Exercise:
All entries, exactly as written, should be output again.

Entries supplied:
>>

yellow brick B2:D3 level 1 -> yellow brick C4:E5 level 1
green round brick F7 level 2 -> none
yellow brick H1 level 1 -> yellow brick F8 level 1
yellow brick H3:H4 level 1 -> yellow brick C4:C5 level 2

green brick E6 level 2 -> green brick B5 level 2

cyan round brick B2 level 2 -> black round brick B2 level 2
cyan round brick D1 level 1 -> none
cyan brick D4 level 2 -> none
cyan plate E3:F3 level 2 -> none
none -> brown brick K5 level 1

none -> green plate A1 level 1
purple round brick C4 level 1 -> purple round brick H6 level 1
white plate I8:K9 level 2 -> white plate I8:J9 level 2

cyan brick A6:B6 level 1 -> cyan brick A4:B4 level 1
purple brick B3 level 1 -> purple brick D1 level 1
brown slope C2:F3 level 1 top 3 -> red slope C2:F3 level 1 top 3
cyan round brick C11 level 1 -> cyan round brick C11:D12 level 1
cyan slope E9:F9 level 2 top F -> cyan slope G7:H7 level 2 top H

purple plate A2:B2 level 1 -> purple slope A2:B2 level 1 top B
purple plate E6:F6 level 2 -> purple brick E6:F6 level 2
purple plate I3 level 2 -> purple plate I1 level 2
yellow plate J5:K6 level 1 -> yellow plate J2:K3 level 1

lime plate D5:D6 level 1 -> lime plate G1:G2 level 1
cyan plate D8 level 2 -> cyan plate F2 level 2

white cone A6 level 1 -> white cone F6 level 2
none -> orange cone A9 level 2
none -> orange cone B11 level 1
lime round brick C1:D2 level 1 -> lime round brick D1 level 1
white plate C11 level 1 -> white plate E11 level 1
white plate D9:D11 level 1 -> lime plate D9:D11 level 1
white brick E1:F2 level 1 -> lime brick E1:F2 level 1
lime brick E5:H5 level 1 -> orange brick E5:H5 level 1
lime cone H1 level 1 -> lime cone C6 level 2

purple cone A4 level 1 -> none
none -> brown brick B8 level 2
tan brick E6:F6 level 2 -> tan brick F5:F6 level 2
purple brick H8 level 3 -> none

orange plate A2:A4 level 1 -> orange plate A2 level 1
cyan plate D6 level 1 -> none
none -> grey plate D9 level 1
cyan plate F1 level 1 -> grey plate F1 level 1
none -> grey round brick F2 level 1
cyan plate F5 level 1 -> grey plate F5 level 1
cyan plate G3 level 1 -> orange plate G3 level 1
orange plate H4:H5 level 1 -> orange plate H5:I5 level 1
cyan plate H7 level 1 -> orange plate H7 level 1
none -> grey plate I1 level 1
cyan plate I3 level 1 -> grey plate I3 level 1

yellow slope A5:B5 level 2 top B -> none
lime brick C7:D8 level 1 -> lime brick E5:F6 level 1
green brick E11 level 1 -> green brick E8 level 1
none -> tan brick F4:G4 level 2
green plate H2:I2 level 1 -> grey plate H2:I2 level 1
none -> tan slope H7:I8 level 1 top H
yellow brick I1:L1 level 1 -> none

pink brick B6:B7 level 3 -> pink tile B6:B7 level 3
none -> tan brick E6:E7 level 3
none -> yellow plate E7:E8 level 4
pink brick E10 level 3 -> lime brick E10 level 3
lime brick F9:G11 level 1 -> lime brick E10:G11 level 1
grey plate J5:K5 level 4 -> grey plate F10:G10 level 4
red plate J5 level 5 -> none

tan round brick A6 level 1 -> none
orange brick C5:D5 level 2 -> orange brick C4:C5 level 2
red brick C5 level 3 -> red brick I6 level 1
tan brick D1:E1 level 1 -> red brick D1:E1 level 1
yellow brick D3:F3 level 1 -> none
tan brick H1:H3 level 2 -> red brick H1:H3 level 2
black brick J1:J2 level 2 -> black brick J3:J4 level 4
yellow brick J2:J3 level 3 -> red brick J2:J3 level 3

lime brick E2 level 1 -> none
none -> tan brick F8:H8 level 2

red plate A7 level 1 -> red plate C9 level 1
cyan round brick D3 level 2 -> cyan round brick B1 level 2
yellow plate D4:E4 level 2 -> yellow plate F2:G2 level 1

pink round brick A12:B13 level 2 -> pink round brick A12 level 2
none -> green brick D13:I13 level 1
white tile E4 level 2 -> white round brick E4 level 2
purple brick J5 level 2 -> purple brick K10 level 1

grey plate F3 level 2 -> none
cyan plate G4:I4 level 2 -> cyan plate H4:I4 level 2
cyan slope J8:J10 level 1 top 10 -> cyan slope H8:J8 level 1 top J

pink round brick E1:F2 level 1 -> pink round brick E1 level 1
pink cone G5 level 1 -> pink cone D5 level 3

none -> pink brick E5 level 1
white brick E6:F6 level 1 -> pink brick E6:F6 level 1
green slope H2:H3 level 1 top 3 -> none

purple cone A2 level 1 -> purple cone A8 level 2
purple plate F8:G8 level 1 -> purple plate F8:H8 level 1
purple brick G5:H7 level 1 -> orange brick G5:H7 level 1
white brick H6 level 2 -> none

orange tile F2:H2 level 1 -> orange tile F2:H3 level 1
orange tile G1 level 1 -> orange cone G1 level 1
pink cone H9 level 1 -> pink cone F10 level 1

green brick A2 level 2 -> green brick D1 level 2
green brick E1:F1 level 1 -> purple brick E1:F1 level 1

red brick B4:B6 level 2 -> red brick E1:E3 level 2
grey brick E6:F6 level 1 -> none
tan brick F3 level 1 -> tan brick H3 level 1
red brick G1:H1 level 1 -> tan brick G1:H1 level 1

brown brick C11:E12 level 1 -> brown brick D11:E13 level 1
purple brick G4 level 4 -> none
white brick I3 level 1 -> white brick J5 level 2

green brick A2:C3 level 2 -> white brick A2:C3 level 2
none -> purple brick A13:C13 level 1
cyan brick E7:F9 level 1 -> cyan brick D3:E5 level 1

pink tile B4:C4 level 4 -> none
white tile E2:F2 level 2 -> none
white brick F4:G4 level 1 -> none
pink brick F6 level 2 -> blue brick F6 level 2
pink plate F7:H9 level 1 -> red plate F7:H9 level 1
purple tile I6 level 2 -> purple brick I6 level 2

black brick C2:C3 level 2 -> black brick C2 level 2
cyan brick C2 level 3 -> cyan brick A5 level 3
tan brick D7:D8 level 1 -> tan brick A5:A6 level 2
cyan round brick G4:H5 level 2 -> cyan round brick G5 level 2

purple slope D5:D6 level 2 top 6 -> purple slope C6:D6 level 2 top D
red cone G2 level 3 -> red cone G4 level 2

<<

Answer area:
yellow brick B2:D3 level 1 -> yellow brick C4:E5 level 1
green round brick F7 level 2 -> none
yellow brick H1 level 1 -> yellow brick F8 level 1
yellow brick H3:H4 level 1 -> yellow brick C4:C5 level 2

green brick E6 level 2 -> green brick B5 level 2

cyan round brick B2 level 2 -> black round brick B2 level 2
cyan round brick D1 level 1 -> none
cyan brick D4 level 2 -> none
cyan plate E3:F3 level 2 -> none
none -> brown brick K5 level 1

none -> green plate A1 level 1
purple round brick C4 level 1 -> purple round brick H6 level 1
white plate I8:K9 level 2 -> white plate I8:J9 level 2

cyan brick A6:B6 level 1 -> cyan brick A4:B4 level 1
purple brick B3 level 1 -> purple brick D1 level 1
brown slope C2:F3 level 1 top 3 -> red slope C2:F3 level 1 top 3
cyan round brick C11 level 1 -> cyan round brick C11:D12 level 1
cyan slope E9:F9 level 2 top F -> cyan slope G7:H7 level 2 top H

purple plate A2:B2 level 1 -> purple slope A2:B2 level 1 top B
purple plate E6:F6 level 2 -> purple brick E6:F6 level 2
purple plate I3 level 2 -> purple plate I1 level 2
yellow plate J5:K6 level 1 -> yellow plate J2:K3 level 1

lime plate D5:D6 level 1 -> lime plate G1:G2 level 1
cyan plate D8 level 2 -> cyan plate F2 level 2

white cone A6 level 1 -> white cone F6 level 2
none -> orange cone A9 level 2
none -> orange cone B11 level 1
lime round brick C1:D2 level 1 -> lime round brick D1 level 1
white plate C11 level 1 -> white plate E11 level 1
white plate D9:D11 level 1 -> lime plate D9:D11 level 1
white brick E1:F2 level 1 -> lime brick E1:F2 level 1
lime brick E5:H5 level 1 -> orange brick E5:H5 level 1
lime cone H1 level 1 -> lime cone C6 level 2

purple cone A4 level 1 -> none
none -> brown brick B8 level 2
tan brick E6:F6 level 2 -> tan brick F5:F6 level 2
purple brick H8 level 3 -> none

orange plate A2:A4 level 1 -> orange plate A2 level 1
cyan plate D6 level 1 -> none
none -> grey plate D9 level 1
cyan plate F1 level 1 -> grey plate F1 level 1
none -> grey round brick F2 level 1
cyan plate F5 level 1 -> grey plate F5 level 1
cyan plate G3 level 1 -> orange plate G3 level 1
orange plate H4:H5 level 1 -> orange plate H5:I5 level 1
cyan plate H7 level 1 -> orange plate H7 level 1
none -> grey plate I1 level 1
cyan plate I3 level 1 -> grey plate I3 level 1

yellow slope A5:B5 level 2 top B -> none
lime brick C7:D8 level 1 -> lime brick E5:F6 level 1
green brick E11 level 1 -> green brick E8 level 1
none -> tan brick F4:G4 level 2
green plate H2:I2 level 1 -> grey plate H2:I2 level 1
none -> tan slope H7:I8 level 1 top H
yellow brick I1:L1 level 1 -> none

pink brick B6:B7 level 3 -> pink tile B6:B7 level 3
none -> tan brick E6:E7 level 3
none -> yellow plate E7:E8 level 4
pink brick E10 level 3 -> lime brick E10 level 3
lime brick F9:G11 level 1 -> lime brick E10:G11 level 1
grey plate J5:K5 level 4 -> grey plate F10:G10 level 4
red plate J5 level 5 -> none

tan round brick A6 level 1 -> none
orange brick C5:D5 level 2 -> orange brick C4:C5 level 2
red brick C5 level 3 -> red brick I6 level 1
tan brick D1:E1 level 1 -> red brick D1:E1 level 1
yellow brick D3:F3 level 1 -> none
tan brick H1:H3 level 2 -> red brick H1:H3 level 2
black brick J1:J2 level 2 -> black brick J3:J4 level 4
yellow brick J2:J3 level 3 -> red brick J2:J3 level 3

lime brick E2 level 1 -> none
none -> tan brick F8:H8 level 2

red plate A7 level 1 -> red plate C9 level 1
cyan round brick D3 level 2 -> cyan round brick B1 level 2
yellow plate D4:E4 level 2 -> yellow plate F2:G2 level 1

pink round brick A12:B13 level 2 -> pink round brick A12 level 2
none -> green brick D13:I13 level 1
white tile E4 level 2 -> white round brick E4 level 2
purple brick J5 level 2 -> purple brick K10 level 1

grey plate F3 level 2 -> none
cyan plate G4:I4 level 2 -> cyan plate H4:I4 level 2
cyan slope J8:J10 level 1 top 10 -> cyan slope H8:J8 level 1 top J

pink round brick E1:F2 level 1 -> pink round brick E1 level 1
pink cone G5 level 1 -> pink cone D5 level 3

none -> pink brick E5 level 1
white brick E6:F6 level 1 -> pink brick E6:F6 level 1
green slope H2:H3 level 1 top 3 -> none

purple cone A2 level 1 -> purple cone A8 level 2
purple plate F8:G8 level 1 -> purple plate F8:H8 level 1
purple brick G5:H7 level 1 -> orange brick G5:H7 level 1
white brick H6 level 2 -> none

orange tile F2:H2 level 1 -> orange tile F2:H3 level 1
orange tile G1 level 1 -> orange cone G1 level 1
pink cone H9 level 1 -> pink cone F10 level 1

green brick A2 level 2 -> green brick D1 level 2
green brick E1:F1 level 1 -> purple brick E1:F1 level 1

red brick B4:B6 level 2 -> red brick E1:E3 level 2
grey brick E6:F6 level 1 -> none
tan brick F3 level 1 -> tan brick H3 level 1
red brick G1:H1 level 1 -> tan brick G1:H1 level 1

brown brick C11:E12 level 1 -> brown brick D11:E13 level 1
purple brick G4 level 4 -> none
white brick I3 level 1 -> white brick J5 level 2

green brick A2:C3 level 2 -> white brick A2:C3 level 2
none -> purple brick A13:C13 level 1
cyan brick E7:F9 level 1 -> cyan brick D3:E5 level 1

pink tile B4:C4 level 4 -> none
white tile E2:F2 level 2 -> none
white brick F4:G4 level 1 -> none
pink brick F6 level 2 -> blue brick F6 level 2
pink plate F7:H9 level 1 -> red plate F7:H9 level 1
purple tile I6 level 2 -> purple brick I6 level 2

black brick C2:C3 level 2 -> black brick C2 level 2
cyan brick C2 level 3 -> cyan brick A5 level 3
tan brick D7:D8 level 1 -> tan brick A5:A6 level 2
cyan round brick G4:H5 level 2 -> cyan round brick G5 level 2

purple slope D5:D6 level 2 top 6 -> purple slope C6:D6 level 2 top D
red cone G2 level 3 -> red cone G4 level 2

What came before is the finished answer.